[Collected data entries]
== == ==

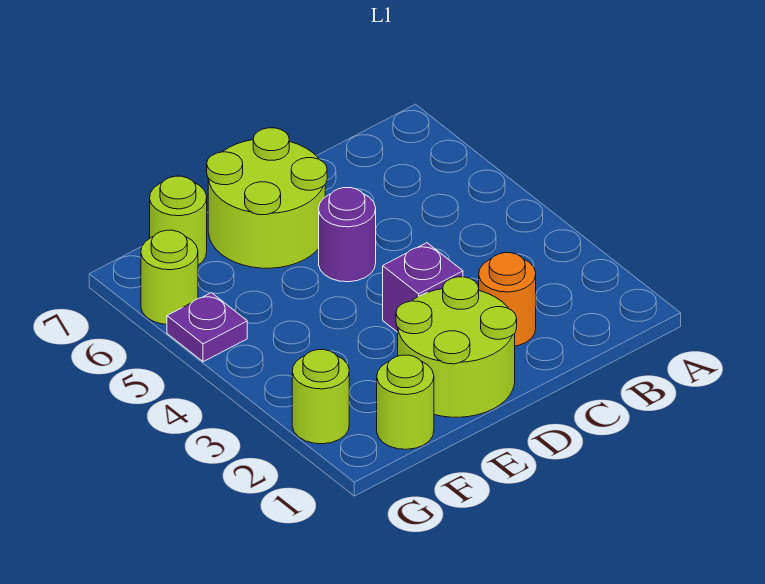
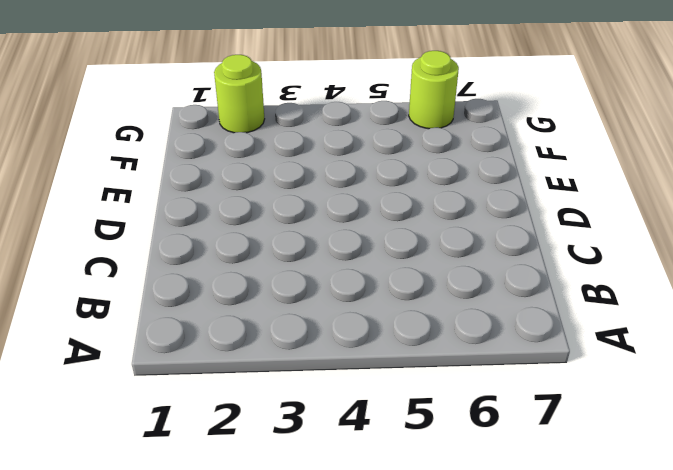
none -> orange 1x1 round brick [479,253,536,346]
none -> lime 2x2 round brick [396,277,517,417]

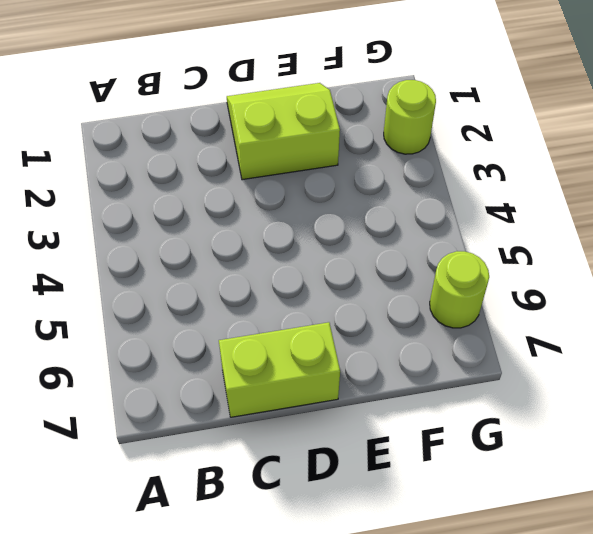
lime 1x2 brick [219,322,340,417] -> lime 2x2 round brick [207,128,327,268]
lime 2x2 slope [227,83,340,180] -> lime 2x2 round brick [396,277,517,417]
none -> orange 1x1 round brick [479,253,536,346]
none -> purple 1x1 brick [383,243,463,332]

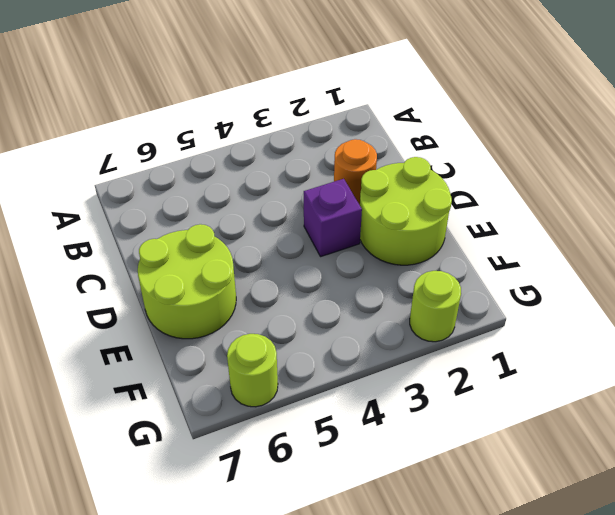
none -> purple 1x1 round brick [319,188,376,282]
none -> lime 1x1 round brick [377,355,434,449]

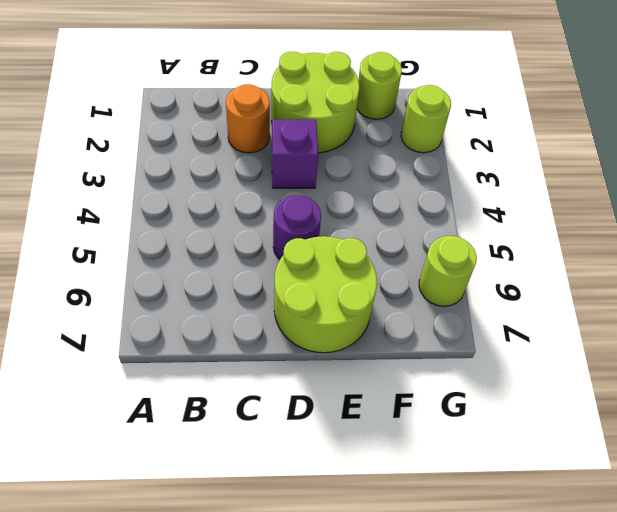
none -> lime 1x1 round brick [150,176,207,265]
none -> purple 1x1 plate [167,293,247,362]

== == ==

TASK ->
Only the lines from the one with "none -> lime 1x1 round brick [150,176,207,265]" through the end of the data belong in the answer, each reproduced exactly.

RESPONSE BOX ->
none -> lime 1x1 round brick [150,176,207,265]
none -> purple 1x1 plate [167,293,247,362]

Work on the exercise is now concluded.